*What this task involves*: Reproduce only what runs from the line containing "camera: 165 degrees right, 15 degrees down" to the line containing "camera: 10 degrees left, 5 degrees down" in the records below, inclusive. Keep it exact, and keep the pictures out.

[Source records]
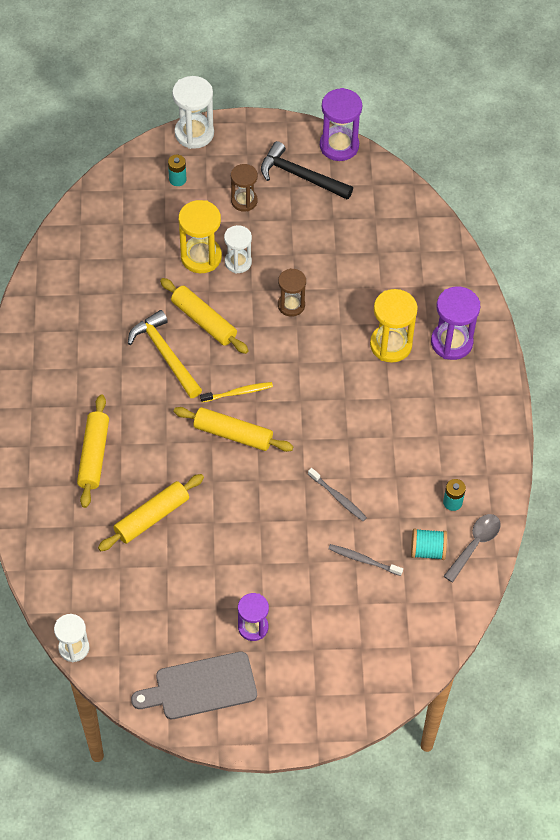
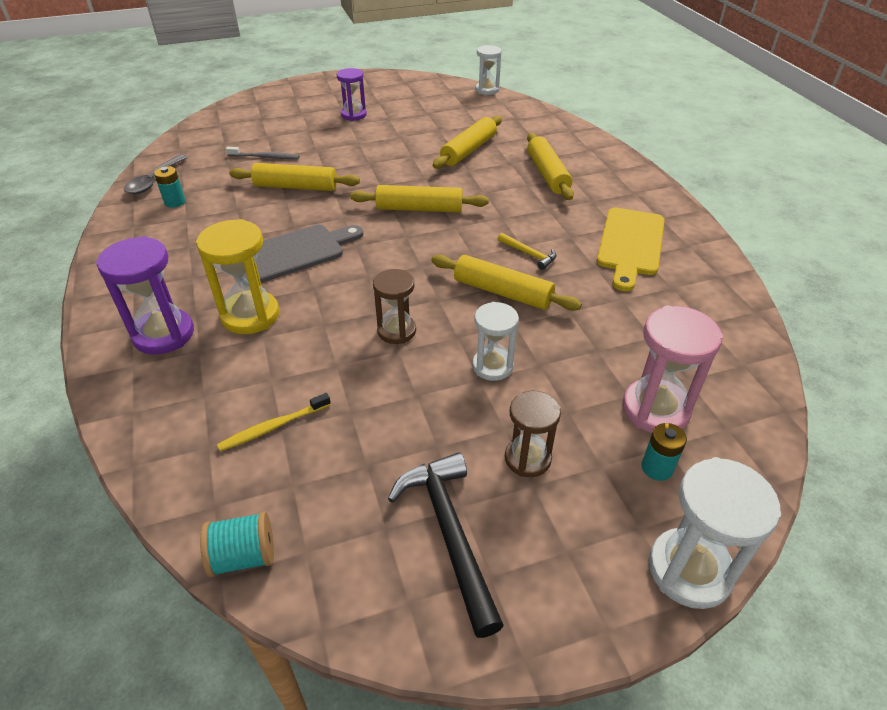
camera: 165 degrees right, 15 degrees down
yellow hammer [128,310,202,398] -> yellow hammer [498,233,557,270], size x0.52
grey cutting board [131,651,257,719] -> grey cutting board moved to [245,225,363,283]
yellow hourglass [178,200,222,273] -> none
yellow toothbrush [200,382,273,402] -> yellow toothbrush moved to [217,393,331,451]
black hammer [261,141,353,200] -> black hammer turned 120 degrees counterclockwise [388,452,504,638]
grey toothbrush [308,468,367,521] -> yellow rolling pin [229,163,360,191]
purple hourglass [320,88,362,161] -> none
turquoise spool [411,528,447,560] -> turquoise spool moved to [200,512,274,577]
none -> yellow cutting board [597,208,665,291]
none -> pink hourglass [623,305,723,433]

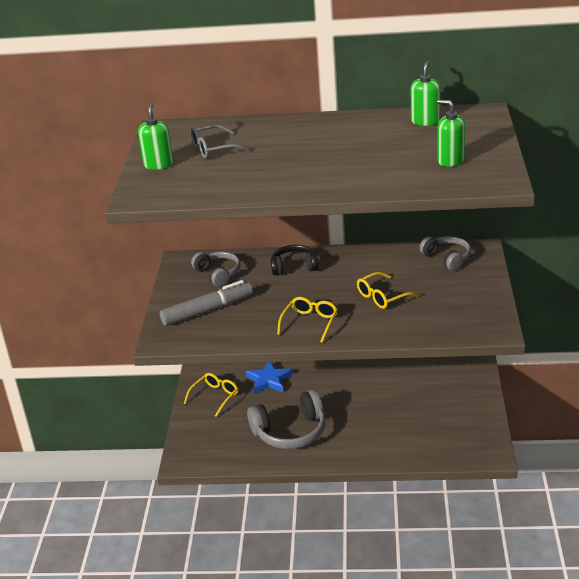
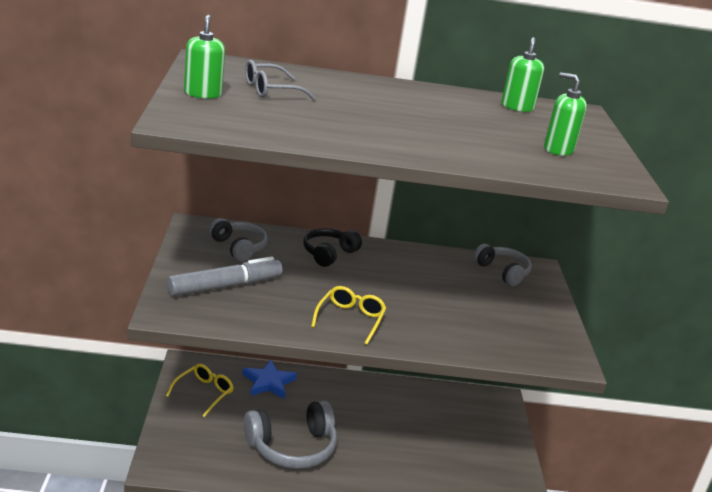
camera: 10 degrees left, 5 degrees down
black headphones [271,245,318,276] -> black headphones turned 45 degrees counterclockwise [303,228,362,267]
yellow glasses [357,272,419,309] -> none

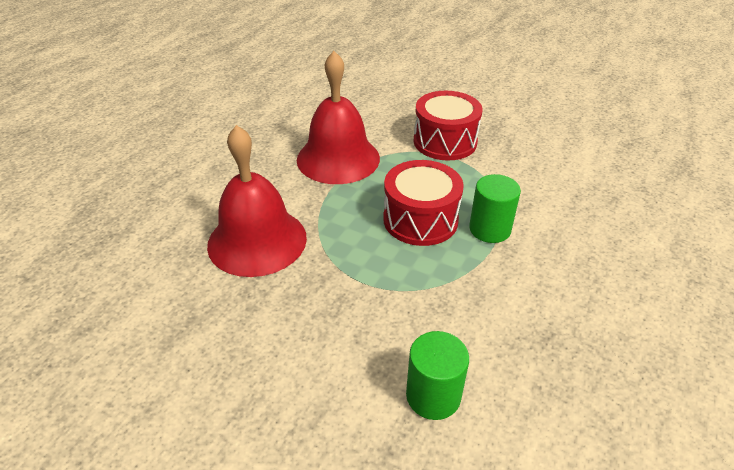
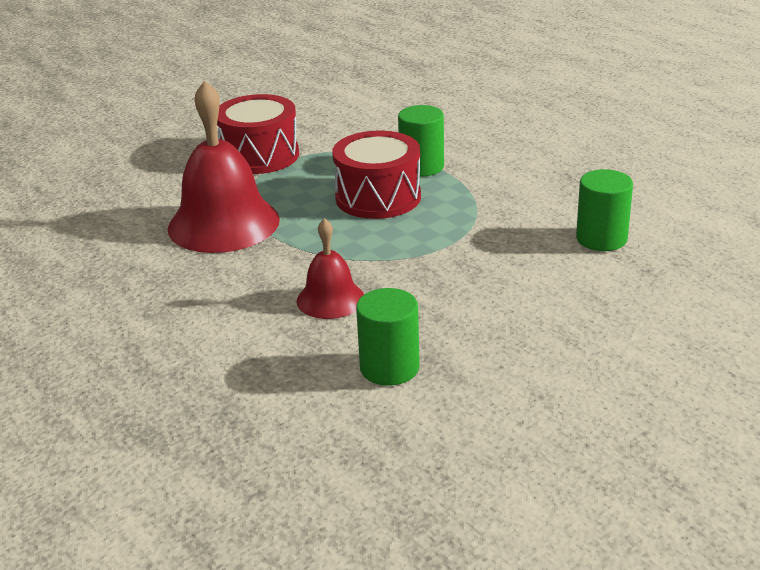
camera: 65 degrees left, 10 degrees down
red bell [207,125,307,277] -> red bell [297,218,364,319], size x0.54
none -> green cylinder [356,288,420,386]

---

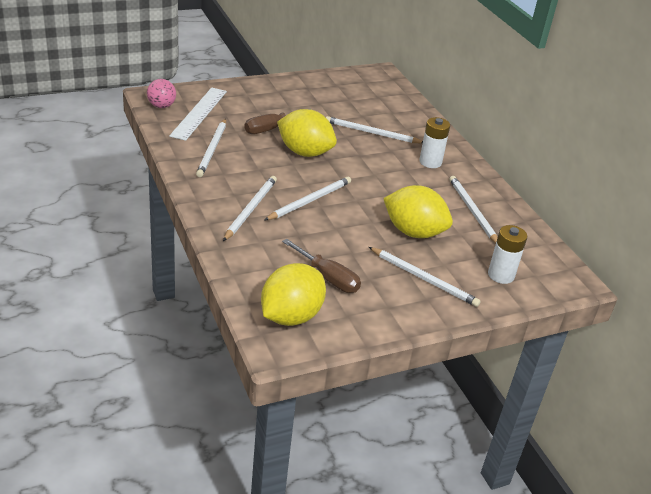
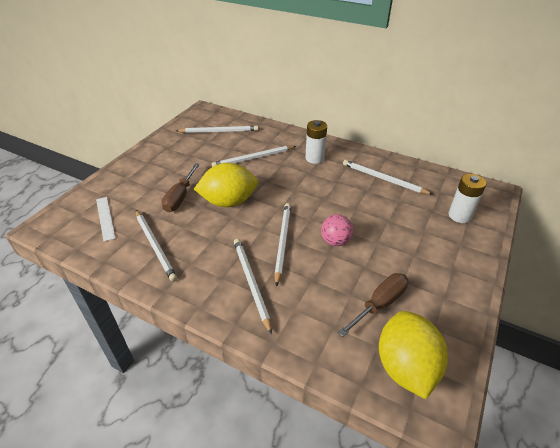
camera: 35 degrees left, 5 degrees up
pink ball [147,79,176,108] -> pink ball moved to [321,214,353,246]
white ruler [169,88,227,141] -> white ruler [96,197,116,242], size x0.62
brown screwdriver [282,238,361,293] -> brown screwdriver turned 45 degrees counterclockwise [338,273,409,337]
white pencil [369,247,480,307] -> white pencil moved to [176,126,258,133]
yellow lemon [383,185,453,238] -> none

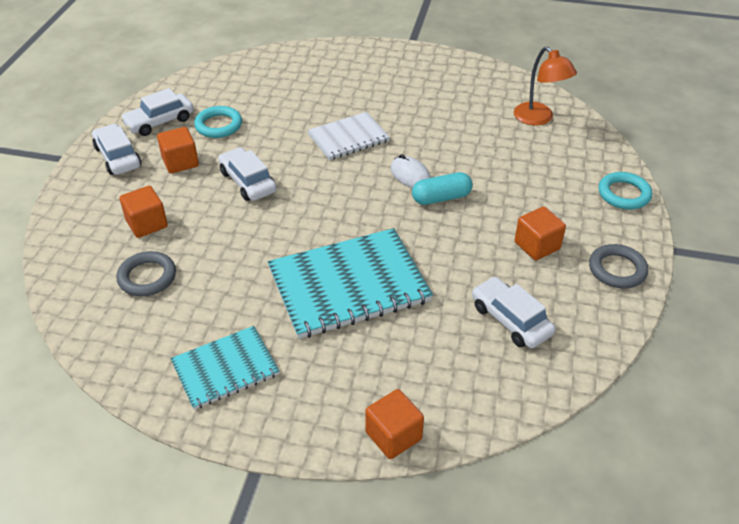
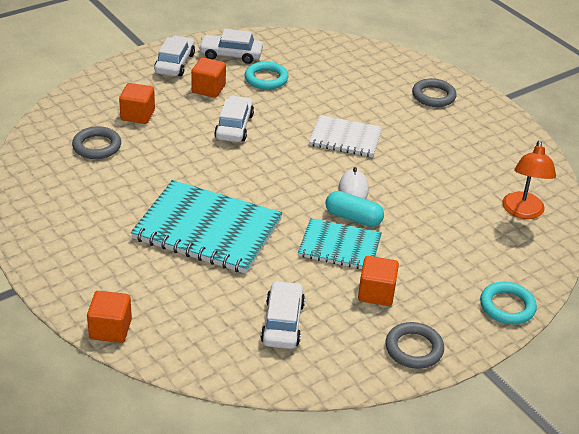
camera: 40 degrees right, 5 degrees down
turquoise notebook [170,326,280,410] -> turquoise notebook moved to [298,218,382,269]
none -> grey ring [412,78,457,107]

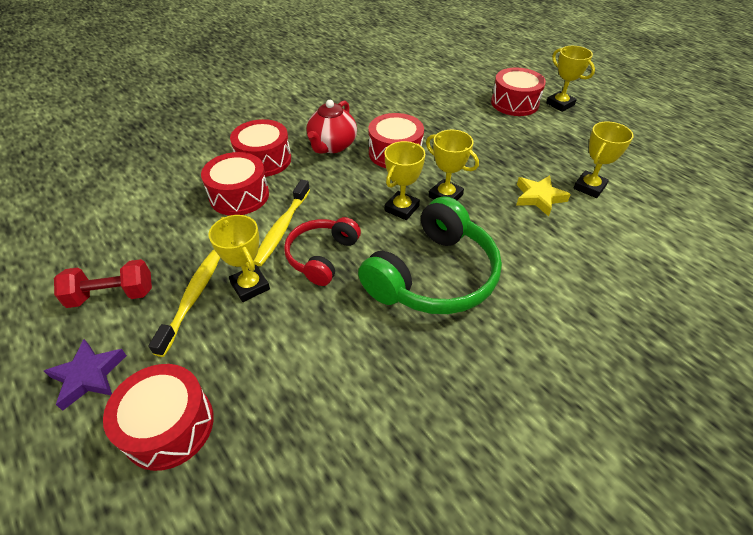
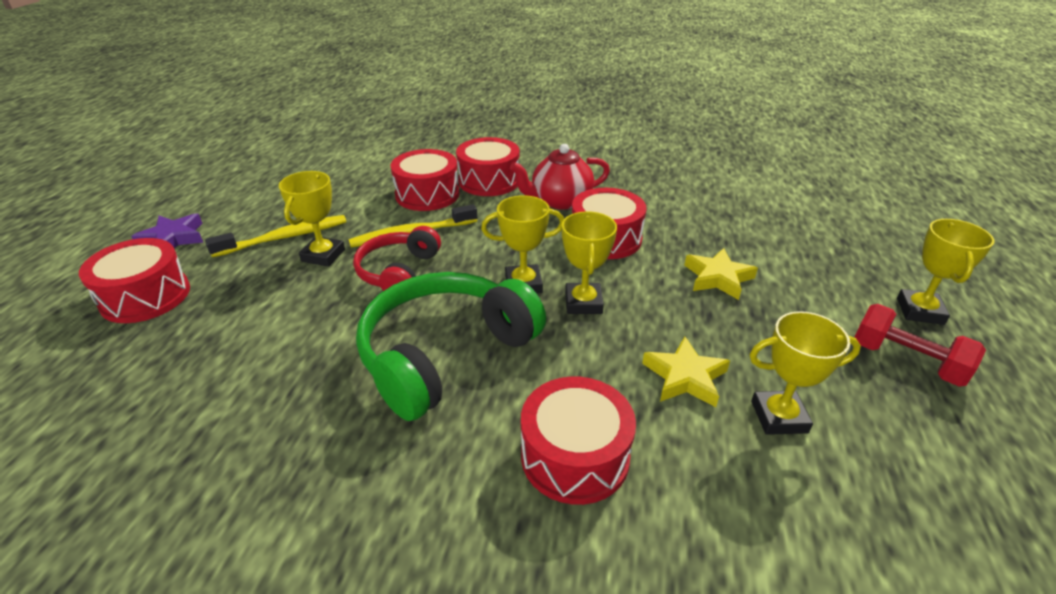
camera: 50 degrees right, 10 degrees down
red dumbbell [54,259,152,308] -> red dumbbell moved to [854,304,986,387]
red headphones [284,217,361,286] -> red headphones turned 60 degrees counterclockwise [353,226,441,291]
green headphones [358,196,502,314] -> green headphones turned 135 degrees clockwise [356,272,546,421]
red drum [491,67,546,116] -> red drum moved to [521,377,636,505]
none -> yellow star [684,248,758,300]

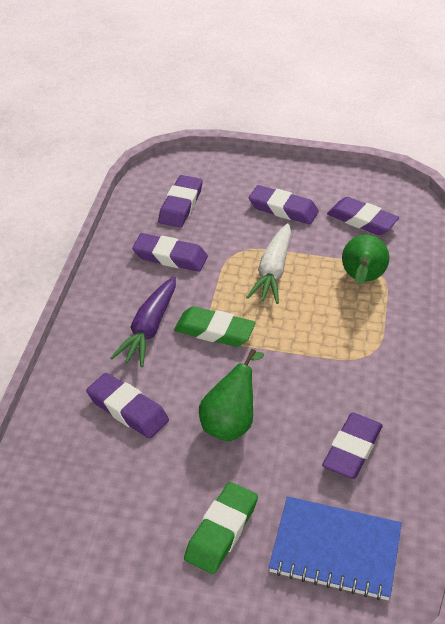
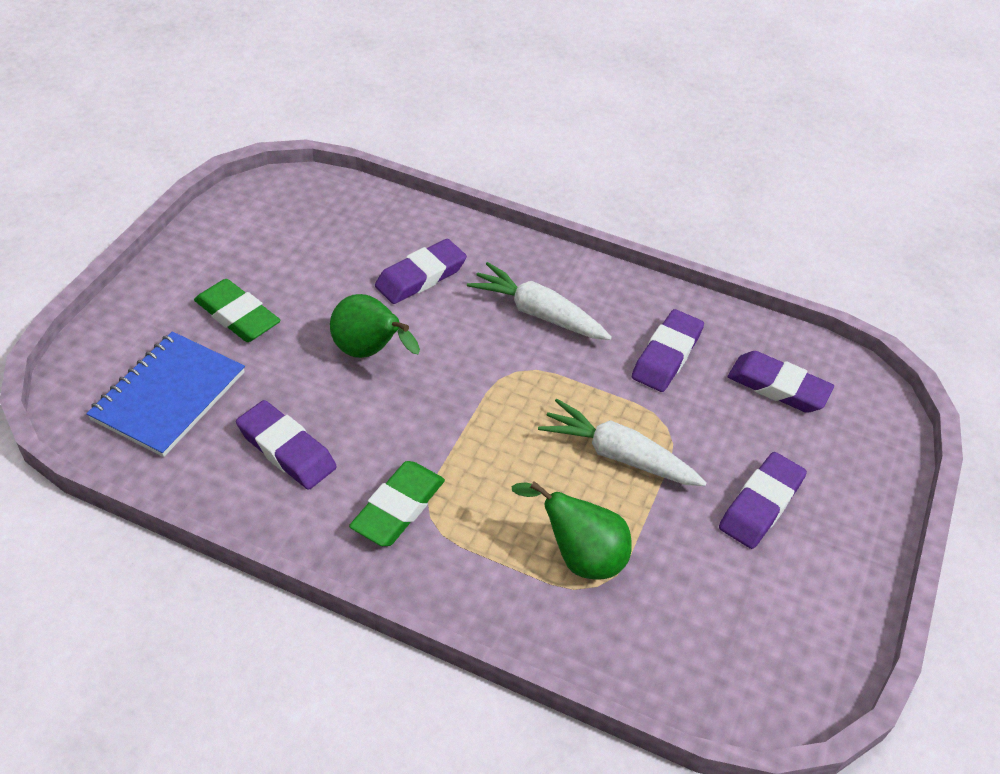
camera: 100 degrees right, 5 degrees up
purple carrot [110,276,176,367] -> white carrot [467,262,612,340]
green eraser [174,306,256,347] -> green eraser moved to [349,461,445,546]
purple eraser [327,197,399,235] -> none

--

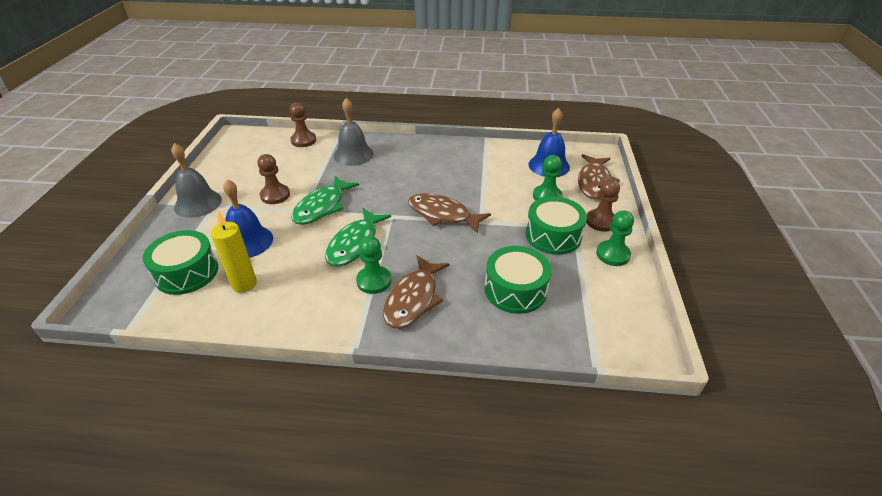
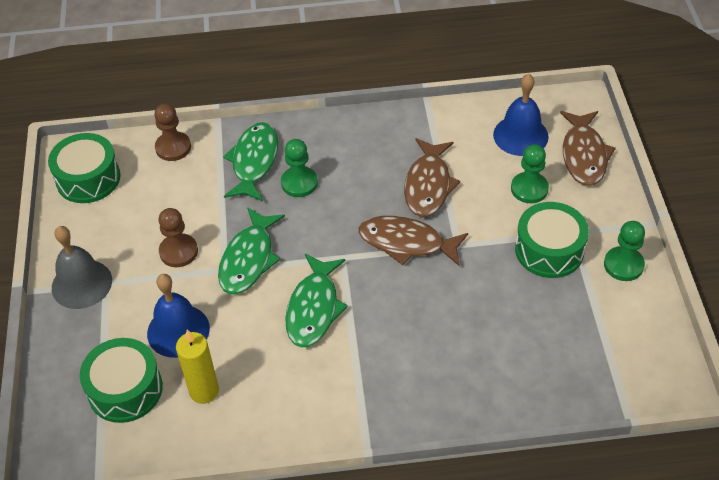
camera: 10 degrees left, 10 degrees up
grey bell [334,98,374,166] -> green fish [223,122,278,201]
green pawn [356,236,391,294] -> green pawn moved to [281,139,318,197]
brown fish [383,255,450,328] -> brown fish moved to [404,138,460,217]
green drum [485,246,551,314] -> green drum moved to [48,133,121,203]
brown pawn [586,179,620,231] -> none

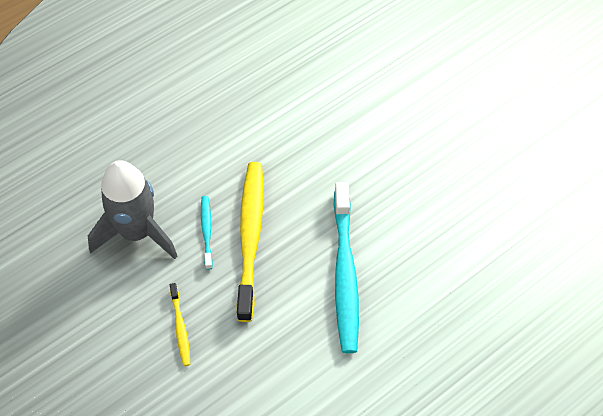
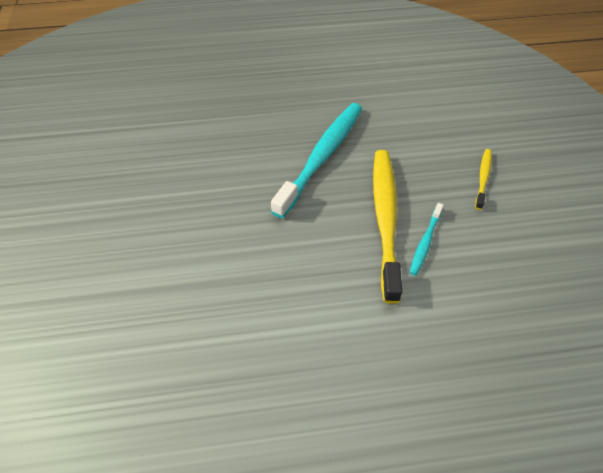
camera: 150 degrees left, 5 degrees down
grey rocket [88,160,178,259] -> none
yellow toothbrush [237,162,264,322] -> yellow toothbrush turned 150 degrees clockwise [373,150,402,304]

*Exercise response*:
camera: 165 degrees right, 15 degrees down
yellow hammer [128,310,202,398] -> yellow hammer [498,233,557,270], size x0.52
grey cutting board [131,651,257,719] -> grey cutting board moved to [245,225,363,283]
yellow hourglass [178,200,222,273] -> none
yellow toothbrush [200,382,273,402] -> yellow toothbrush moved to [217,393,331,451]
black hammer [261,141,353,200] -> black hammer turned 120 degrees counterclockwise [388,452,504,638]
grey toothbrush [308,468,367,521] -> yellow rolling pin [229,163,360,191]
purple hourglass [320,88,362,161] -> none
turquoise spool [411,528,447,560] -> turquoise spool moved to [200,512,274,577]
none -> yellow cutting board [597,208,665,291]
none -> pink hourglass [623,305,723,433]

camera: 10 degrees left, 5 degrees down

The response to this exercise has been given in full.